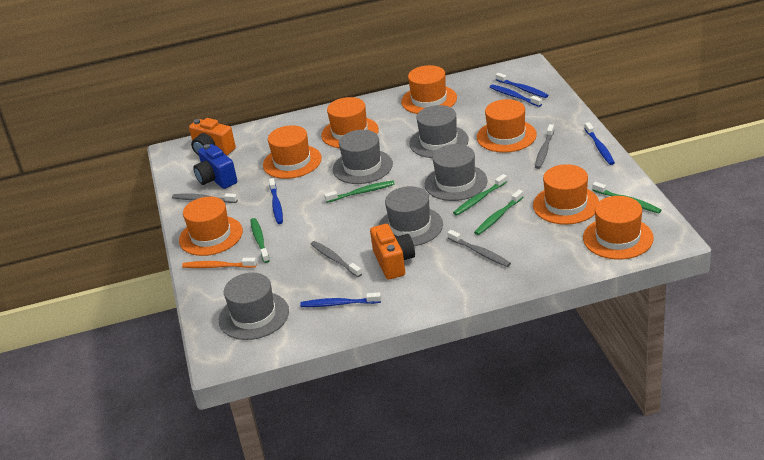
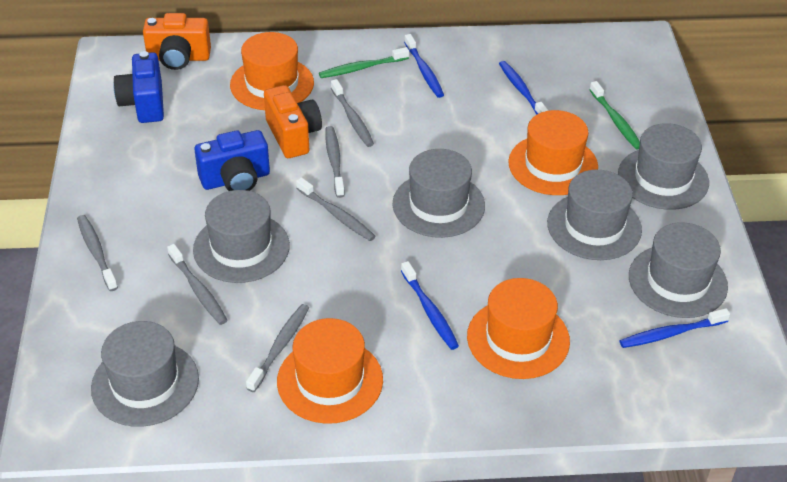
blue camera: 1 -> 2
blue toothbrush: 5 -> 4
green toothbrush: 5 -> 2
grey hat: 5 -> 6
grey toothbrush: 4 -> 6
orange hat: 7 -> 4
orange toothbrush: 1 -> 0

• • •

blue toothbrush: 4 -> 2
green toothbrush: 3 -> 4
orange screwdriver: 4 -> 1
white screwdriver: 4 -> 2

• • •

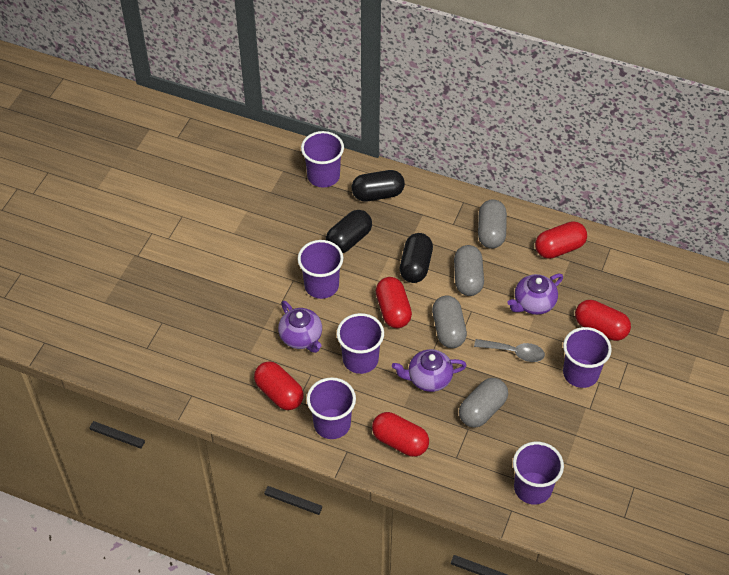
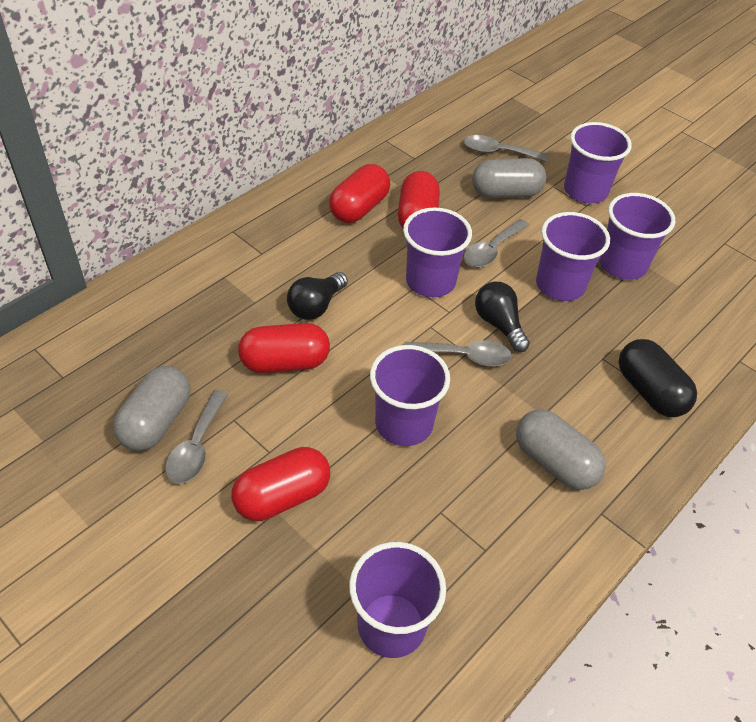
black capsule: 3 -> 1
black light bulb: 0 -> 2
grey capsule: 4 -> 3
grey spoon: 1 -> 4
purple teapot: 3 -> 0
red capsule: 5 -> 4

• • •

#### WORK INSTRUCTIONS:
Write out only the lines that run from the line containing "grey capsule: 4 -> 3" through the line containing "red capsule: 5 -> 4", both included, exactly as they appear above.

#### TASK RESPONSE:
grey capsule: 4 -> 3
grey spoon: 1 -> 4
purple teapot: 3 -> 0
red capsule: 5 -> 4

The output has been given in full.